> _STORED DATA_
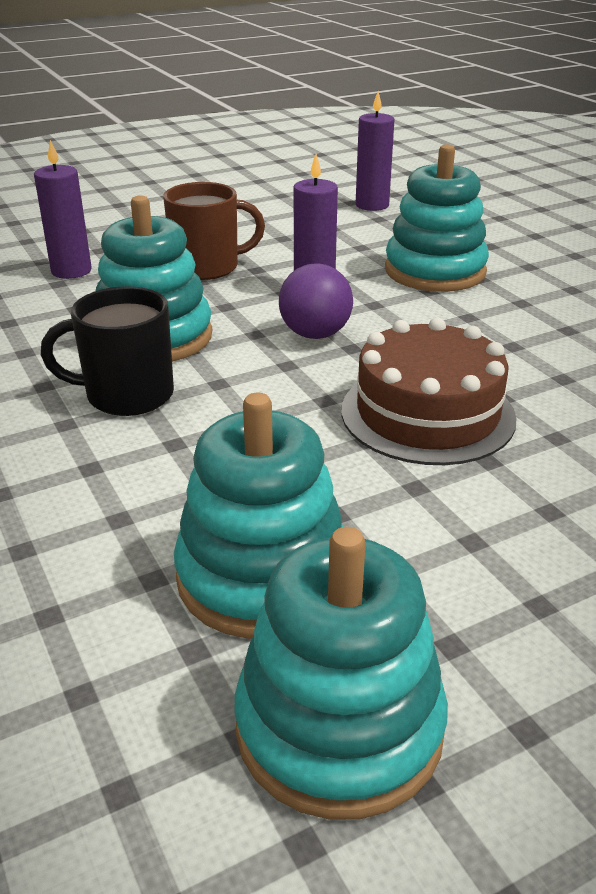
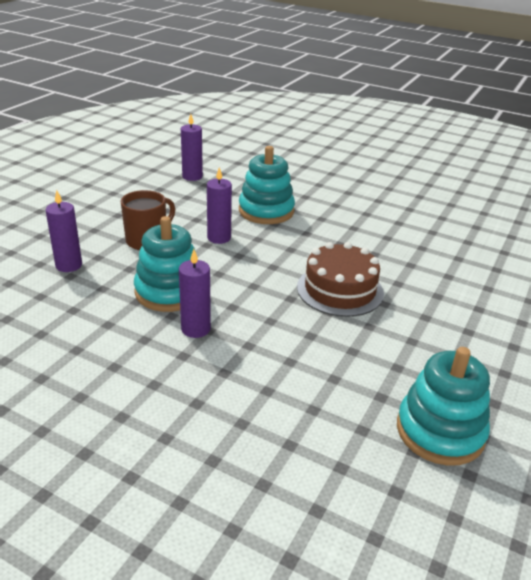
camera: 35 degrees left, 0 degrees up
(127, 395) = (196, 329): black mug -> purple candle
(262, 576) = (354, 389): turquoise stacking toy -> none
(315, 334) = (248, 264): purple ball -> none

> _PROBLEM DESCRIPTION_
Please give all of the data again, exact and free of pictures.

> _WORKED SOLUTION_
camera: 35 degrees left, 0 degrees up
(127, 395) = (196, 329): black mug -> purple candle
(262, 576) = (354, 389): turquoise stacking toy -> none
(315, 334) = (248, 264): purple ball -> none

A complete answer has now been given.